◆ Exercise brief
Lines from the start of the data through the line containing "pink spoon: [53,249,185,344]" must be given again exactly. Leave the others out.

== == ==

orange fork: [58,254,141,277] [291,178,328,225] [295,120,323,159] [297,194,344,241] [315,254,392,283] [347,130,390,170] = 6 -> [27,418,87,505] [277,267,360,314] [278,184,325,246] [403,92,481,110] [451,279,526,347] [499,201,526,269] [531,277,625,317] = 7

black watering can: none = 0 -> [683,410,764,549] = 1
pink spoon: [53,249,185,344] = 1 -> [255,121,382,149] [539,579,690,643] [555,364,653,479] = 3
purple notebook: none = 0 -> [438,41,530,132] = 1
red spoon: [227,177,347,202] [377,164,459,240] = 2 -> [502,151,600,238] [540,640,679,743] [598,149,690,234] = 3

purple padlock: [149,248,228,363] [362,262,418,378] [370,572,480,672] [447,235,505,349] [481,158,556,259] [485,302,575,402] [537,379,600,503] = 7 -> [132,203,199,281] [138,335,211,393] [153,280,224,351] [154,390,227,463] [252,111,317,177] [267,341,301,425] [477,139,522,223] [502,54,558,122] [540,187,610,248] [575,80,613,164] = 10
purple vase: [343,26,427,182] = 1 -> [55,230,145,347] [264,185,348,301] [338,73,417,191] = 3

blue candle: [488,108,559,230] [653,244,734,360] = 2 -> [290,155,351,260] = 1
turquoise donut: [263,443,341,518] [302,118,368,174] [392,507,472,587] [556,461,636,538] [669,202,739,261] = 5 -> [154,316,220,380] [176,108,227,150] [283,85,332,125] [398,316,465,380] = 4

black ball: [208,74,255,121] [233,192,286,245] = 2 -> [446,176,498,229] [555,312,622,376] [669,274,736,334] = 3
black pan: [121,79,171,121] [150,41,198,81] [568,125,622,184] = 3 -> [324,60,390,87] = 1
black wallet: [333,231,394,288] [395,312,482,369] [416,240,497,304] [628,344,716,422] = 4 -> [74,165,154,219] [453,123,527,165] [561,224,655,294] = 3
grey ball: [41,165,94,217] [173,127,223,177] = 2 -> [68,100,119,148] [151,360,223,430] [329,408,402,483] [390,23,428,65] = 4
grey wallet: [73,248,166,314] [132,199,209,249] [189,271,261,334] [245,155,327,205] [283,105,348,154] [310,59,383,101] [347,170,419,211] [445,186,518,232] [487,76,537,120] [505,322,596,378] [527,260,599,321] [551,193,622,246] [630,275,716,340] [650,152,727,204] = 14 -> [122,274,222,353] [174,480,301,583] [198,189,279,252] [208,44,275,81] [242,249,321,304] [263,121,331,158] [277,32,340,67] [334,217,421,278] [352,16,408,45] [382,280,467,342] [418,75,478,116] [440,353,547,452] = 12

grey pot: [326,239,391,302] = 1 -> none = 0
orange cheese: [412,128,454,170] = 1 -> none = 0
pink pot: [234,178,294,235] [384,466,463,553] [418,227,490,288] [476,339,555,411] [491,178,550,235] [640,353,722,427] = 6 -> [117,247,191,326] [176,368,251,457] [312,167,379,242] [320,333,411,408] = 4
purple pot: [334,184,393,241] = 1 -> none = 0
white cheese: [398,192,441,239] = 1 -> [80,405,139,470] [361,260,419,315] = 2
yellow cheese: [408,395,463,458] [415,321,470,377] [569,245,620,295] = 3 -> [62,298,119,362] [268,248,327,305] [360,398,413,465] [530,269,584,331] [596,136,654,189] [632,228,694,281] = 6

== == ==

◆ Output of the exercise
orange fork: [58,254,141,277] [291,178,328,225] [295,120,323,159] [297,194,344,241] [315,254,392,283] [347,130,390,170] = 6 -> [27,418,87,505] [277,267,360,314] [278,184,325,246] [403,92,481,110] [451,279,526,347] [499,201,526,269] [531,277,625,317] = 7

black watering can: none = 0 -> [683,410,764,549] = 1
pink spoon: [53,249,185,344] = 1 -> [255,121,382,149] [539,579,690,643] [555,364,653,479] = 3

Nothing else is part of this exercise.